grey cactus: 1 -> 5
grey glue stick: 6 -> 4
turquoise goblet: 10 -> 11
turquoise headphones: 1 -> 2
* * *
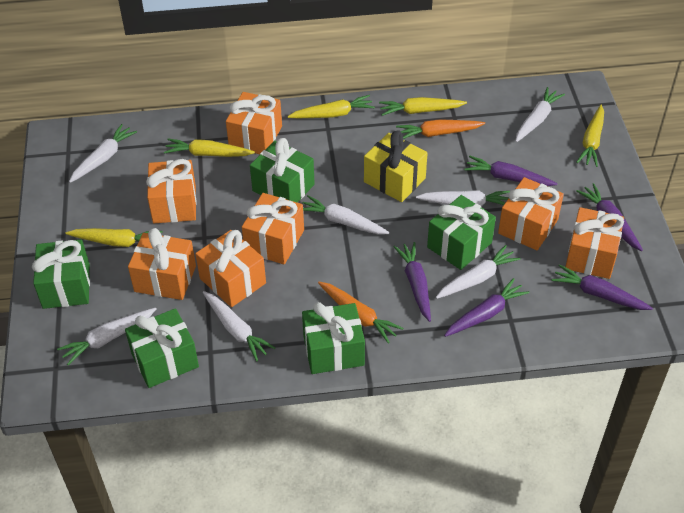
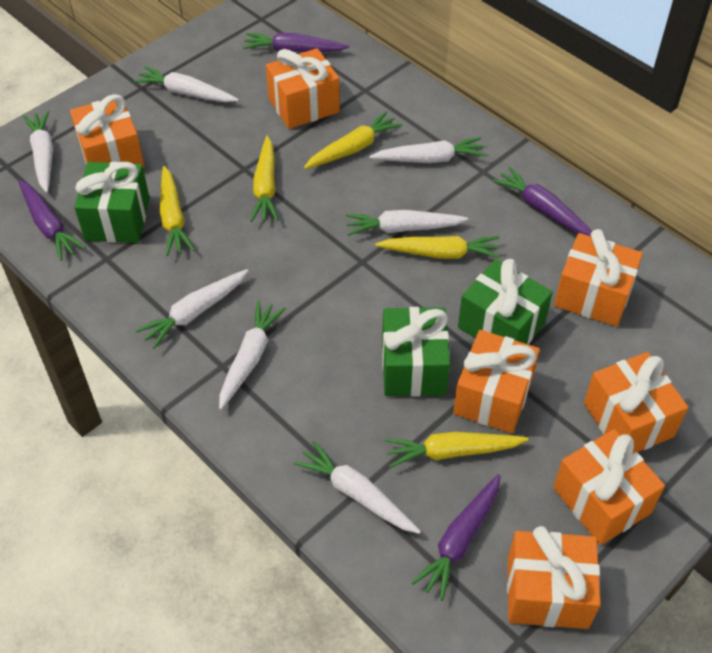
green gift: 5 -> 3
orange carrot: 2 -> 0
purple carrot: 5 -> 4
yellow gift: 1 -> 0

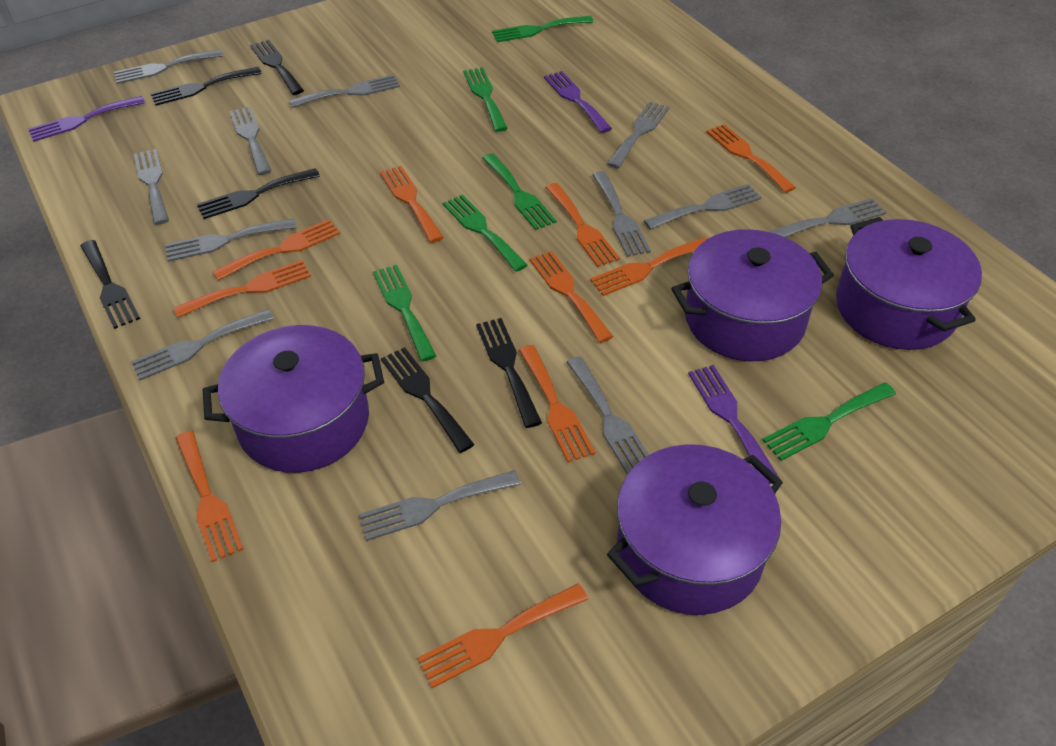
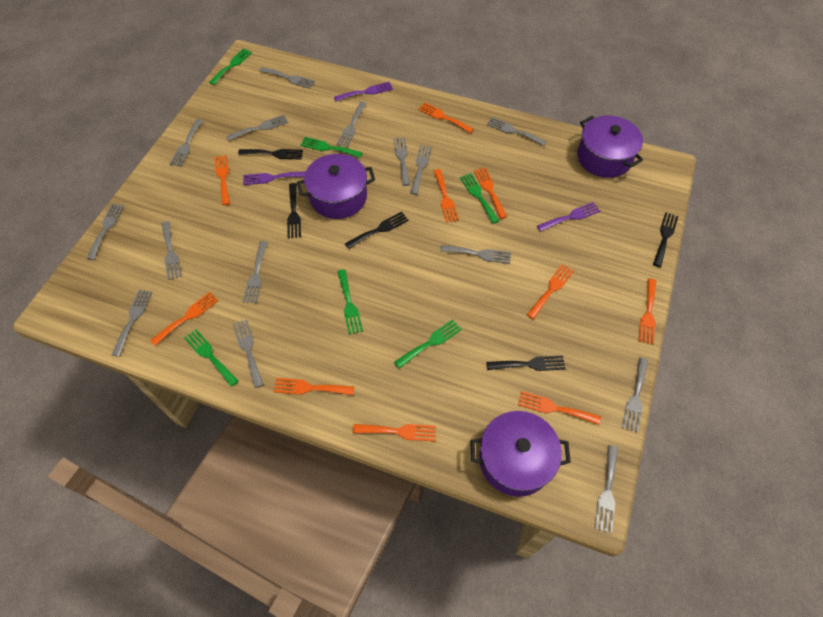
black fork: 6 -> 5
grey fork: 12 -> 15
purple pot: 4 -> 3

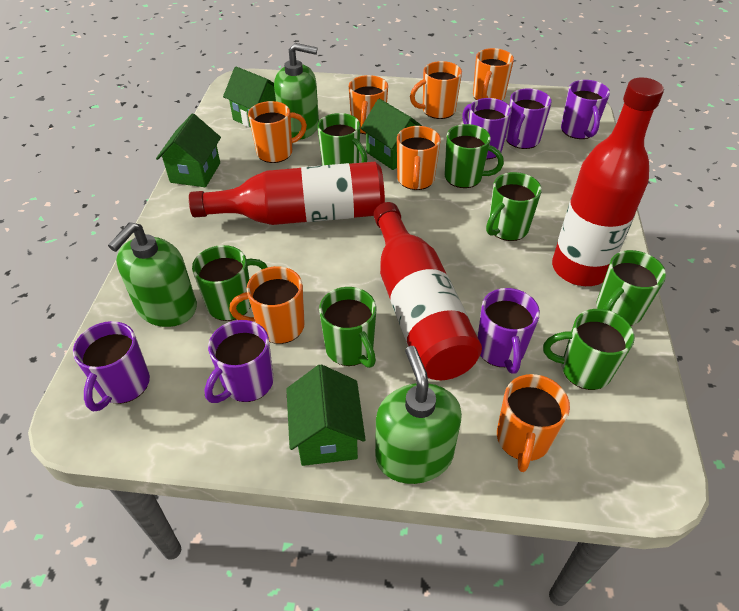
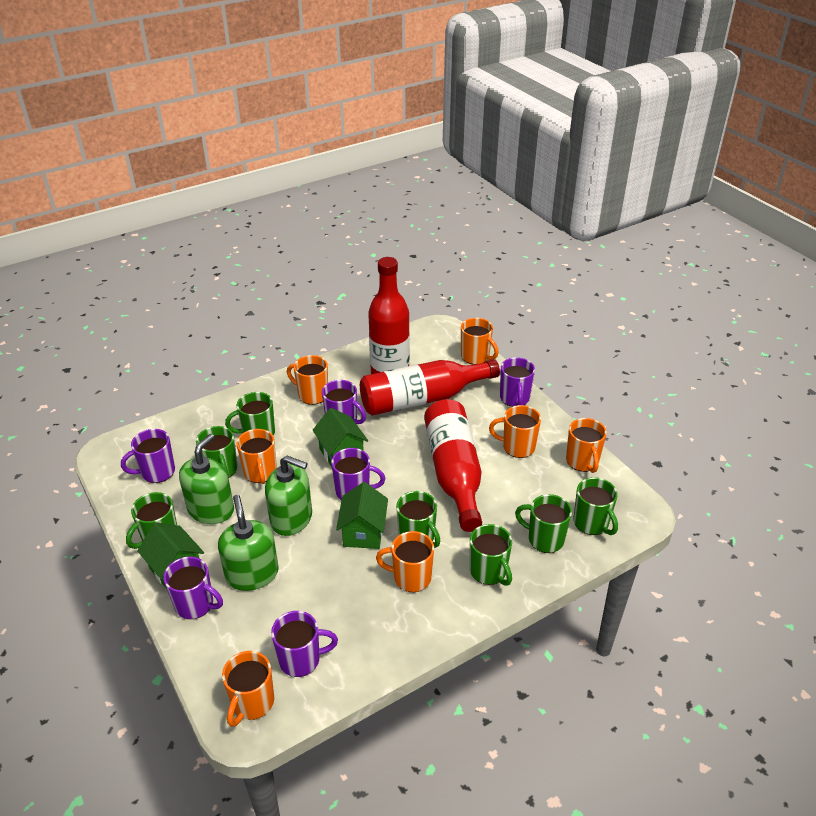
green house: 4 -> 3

Exercise ->
What is the number of lines in this listing that contain the word "turquoise"? Answer with that number and nothing else.

Answer space ->
2